**ASSIGNMENT:** The records below should be printed once more, exactly as they appear.
──────── PROVIDED RECORDS ────────
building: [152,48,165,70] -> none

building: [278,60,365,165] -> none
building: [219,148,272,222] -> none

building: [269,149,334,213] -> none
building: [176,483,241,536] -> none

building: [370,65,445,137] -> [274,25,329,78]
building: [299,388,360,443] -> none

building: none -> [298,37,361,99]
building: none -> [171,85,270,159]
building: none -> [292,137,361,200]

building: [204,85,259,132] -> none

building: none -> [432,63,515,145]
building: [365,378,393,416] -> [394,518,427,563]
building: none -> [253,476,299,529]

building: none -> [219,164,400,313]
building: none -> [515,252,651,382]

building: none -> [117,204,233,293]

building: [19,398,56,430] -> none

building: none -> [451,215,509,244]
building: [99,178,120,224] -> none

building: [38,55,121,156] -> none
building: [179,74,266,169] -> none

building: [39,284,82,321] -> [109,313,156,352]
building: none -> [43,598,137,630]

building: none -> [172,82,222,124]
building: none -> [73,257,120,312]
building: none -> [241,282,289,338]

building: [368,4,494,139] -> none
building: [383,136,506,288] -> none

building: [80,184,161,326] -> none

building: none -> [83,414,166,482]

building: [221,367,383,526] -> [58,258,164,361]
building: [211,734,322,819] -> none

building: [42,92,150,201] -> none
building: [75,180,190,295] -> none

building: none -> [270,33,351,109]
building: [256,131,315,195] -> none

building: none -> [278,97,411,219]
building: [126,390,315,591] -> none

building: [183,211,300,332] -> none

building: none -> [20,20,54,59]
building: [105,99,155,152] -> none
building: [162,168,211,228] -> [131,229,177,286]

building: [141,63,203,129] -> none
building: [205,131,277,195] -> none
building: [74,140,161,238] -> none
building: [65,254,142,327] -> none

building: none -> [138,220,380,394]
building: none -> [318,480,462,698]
────────
**FINISHED TASK:**
building: [152,48,165,70] -> none

building: [278,60,365,165] -> none
building: [219,148,272,222] -> none

building: [269,149,334,213] -> none
building: [176,483,241,536] -> none

building: [370,65,445,137] -> [274,25,329,78]
building: [299,388,360,443] -> none

building: none -> [298,37,361,99]
building: none -> [171,85,270,159]
building: none -> [292,137,361,200]

building: [204,85,259,132] -> none

building: none -> [432,63,515,145]
building: [365,378,393,416] -> [394,518,427,563]
building: none -> [253,476,299,529]

building: none -> [219,164,400,313]
building: none -> [515,252,651,382]

building: none -> [117,204,233,293]

building: [19,398,56,430] -> none

building: none -> [451,215,509,244]
building: [99,178,120,224] -> none

building: [38,55,121,156] -> none
building: [179,74,266,169] -> none

building: [39,284,82,321] -> [109,313,156,352]
building: none -> [43,598,137,630]

building: none -> [172,82,222,124]
building: none -> [73,257,120,312]
building: none -> [241,282,289,338]

building: [368,4,494,139] -> none
building: [383,136,506,288] -> none

building: [80,184,161,326] -> none

building: none -> [83,414,166,482]

building: [221,367,383,526] -> [58,258,164,361]
building: [211,734,322,819] -> none

building: [42,92,150,201] -> none
building: [75,180,190,295] -> none

building: none -> [270,33,351,109]
building: [256,131,315,195] -> none

building: none -> [278,97,411,219]
building: [126,390,315,591] -> none

building: [183,211,300,332] -> none

building: none -> [20,20,54,59]
building: [105,99,155,152] -> none
building: [162,168,211,228] -> [131,229,177,286]

building: [141,63,203,129] -> none
building: [205,131,277,195] -> none
building: [74,140,161,238] -> none
building: [65,254,142,327] -> none

building: none -> [138,220,380,394]
building: none -> [318,480,462,698]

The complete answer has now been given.